• **What is being asked**:
Transcribe only part of the material below: the lines from the one containing "green_glazed_donut (497, 390, 552, 435)" through the one containing "black_cup (351, 240, 400, 310)", inclusive, exactly as written.

• **Data for this task**:
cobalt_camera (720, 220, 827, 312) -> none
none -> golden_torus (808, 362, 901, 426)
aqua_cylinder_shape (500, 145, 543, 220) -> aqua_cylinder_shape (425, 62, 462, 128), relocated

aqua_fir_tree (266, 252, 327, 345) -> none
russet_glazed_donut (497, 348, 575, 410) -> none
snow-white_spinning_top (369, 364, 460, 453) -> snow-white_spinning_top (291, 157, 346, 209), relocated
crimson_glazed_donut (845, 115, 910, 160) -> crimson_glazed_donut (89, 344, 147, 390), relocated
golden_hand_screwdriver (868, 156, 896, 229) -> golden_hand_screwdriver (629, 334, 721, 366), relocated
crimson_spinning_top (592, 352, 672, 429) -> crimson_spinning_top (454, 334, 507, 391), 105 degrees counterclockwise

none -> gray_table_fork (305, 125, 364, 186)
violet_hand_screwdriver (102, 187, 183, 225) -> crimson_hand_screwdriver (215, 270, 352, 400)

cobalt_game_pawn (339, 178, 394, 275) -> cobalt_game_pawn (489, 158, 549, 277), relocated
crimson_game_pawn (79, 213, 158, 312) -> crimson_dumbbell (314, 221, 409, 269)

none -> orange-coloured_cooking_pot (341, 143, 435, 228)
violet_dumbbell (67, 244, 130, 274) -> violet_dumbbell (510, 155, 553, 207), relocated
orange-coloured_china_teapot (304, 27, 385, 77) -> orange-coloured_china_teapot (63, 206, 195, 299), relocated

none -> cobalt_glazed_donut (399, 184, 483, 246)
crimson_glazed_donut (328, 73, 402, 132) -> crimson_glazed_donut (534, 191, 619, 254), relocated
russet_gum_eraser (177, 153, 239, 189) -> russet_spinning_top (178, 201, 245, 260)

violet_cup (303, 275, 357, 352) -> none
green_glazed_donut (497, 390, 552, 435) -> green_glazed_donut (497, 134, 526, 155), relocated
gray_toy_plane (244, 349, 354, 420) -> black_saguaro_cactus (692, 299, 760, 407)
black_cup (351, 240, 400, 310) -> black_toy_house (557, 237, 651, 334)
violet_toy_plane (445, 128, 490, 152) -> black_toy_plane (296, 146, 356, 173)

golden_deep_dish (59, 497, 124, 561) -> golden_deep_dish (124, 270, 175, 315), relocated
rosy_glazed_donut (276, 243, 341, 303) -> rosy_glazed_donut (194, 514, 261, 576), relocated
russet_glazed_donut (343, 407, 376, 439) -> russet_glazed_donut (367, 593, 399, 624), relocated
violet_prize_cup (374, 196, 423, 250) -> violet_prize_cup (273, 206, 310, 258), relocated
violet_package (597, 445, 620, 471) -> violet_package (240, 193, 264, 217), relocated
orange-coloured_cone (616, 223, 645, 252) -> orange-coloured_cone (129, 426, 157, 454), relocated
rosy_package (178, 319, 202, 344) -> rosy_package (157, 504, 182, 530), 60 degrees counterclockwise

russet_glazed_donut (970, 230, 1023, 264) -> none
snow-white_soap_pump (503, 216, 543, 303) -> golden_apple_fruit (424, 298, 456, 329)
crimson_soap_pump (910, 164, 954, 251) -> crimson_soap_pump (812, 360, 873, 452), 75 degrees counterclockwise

• **Answer space**:
green_glazed_donut (497, 390, 552, 435) -> green_glazed_donut (497, 134, 526, 155), relocated
gray_toy_plane (244, 349, 354, 420) -> black_saguaro_cactus (692, 299, 760, 407)
black_cup (351, 240, 400, 310) -> black_toy_house (557, 237, 651, 334)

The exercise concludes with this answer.